### Exercise instructions
Where the string "pink" appears in a line of the data, show that line.

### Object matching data

====================

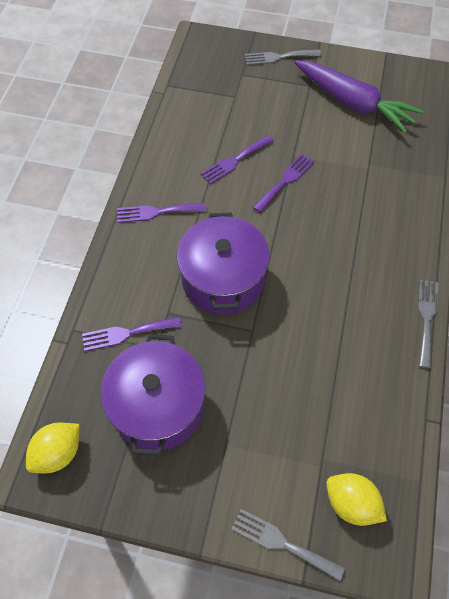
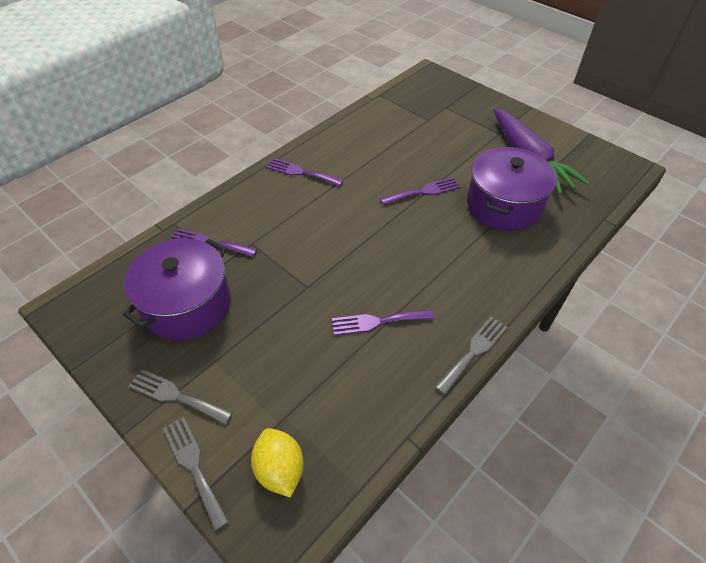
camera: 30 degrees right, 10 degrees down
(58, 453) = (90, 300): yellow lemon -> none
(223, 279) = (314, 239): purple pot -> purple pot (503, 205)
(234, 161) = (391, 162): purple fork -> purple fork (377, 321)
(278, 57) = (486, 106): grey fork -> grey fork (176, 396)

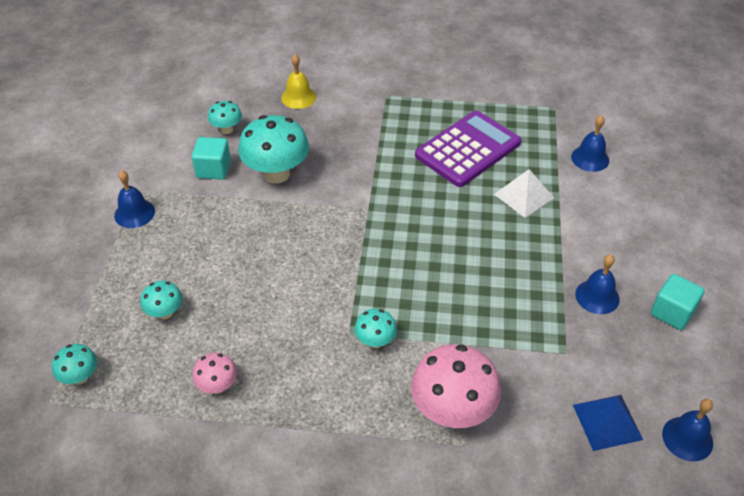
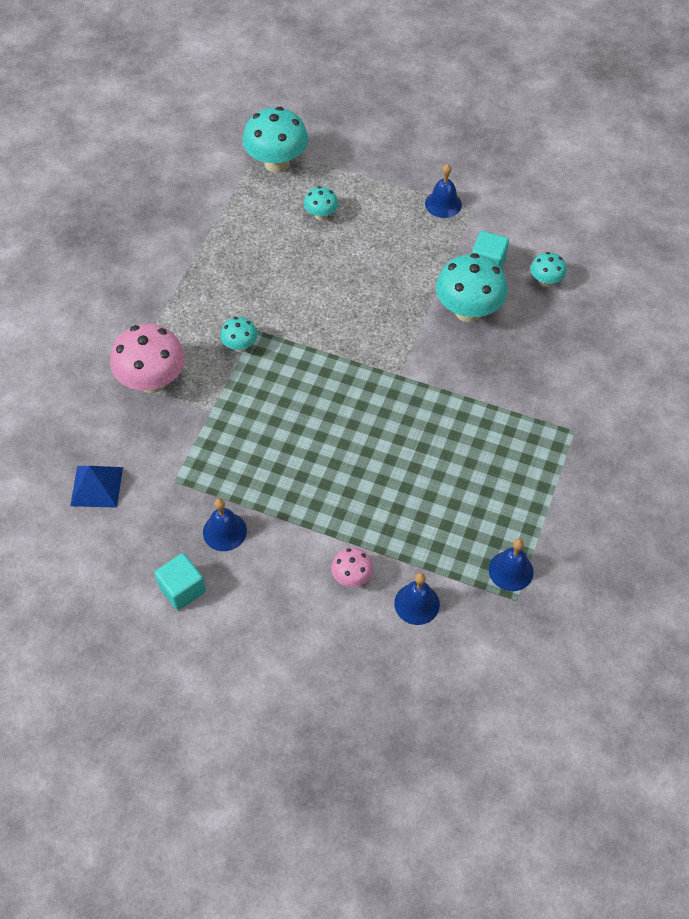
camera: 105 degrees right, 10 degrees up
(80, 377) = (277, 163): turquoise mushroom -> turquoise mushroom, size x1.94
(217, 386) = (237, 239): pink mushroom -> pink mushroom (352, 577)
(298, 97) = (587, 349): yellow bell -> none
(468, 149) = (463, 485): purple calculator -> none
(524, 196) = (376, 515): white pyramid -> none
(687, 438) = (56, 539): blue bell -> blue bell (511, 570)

====================

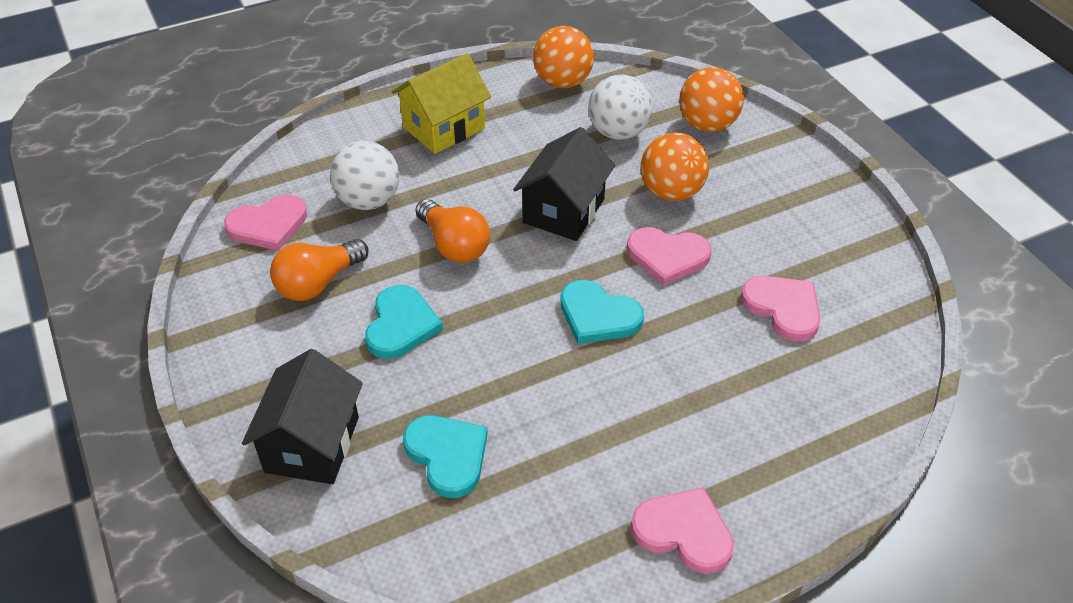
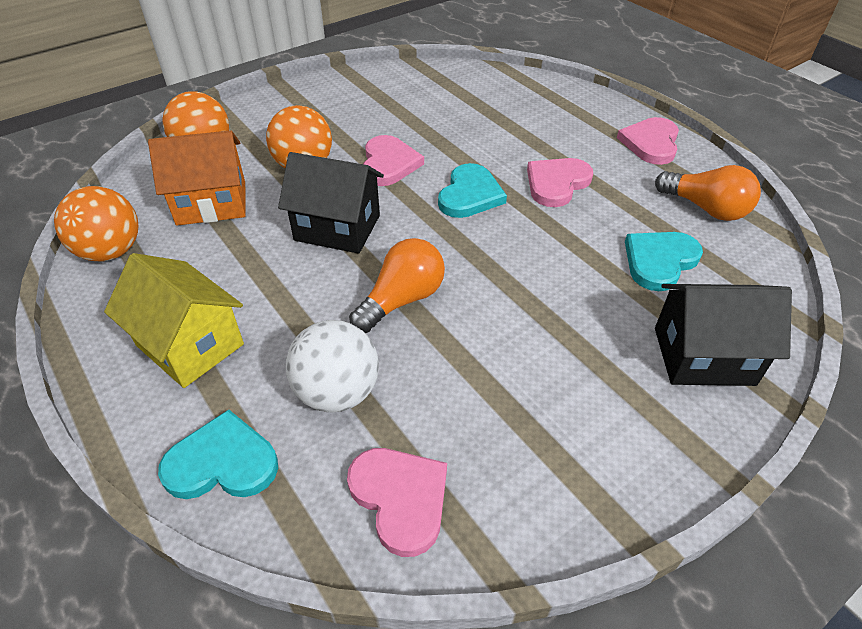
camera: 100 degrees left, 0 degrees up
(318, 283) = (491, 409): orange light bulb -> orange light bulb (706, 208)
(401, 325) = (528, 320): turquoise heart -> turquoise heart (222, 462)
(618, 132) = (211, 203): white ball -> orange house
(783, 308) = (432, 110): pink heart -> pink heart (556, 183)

====================

### Your solution
(217, 386) = (237, 239): pink mushroom -> pink mushroom (352, 577)
(783, 308) = (432, 110): pink heart -> pink heart (556, 183)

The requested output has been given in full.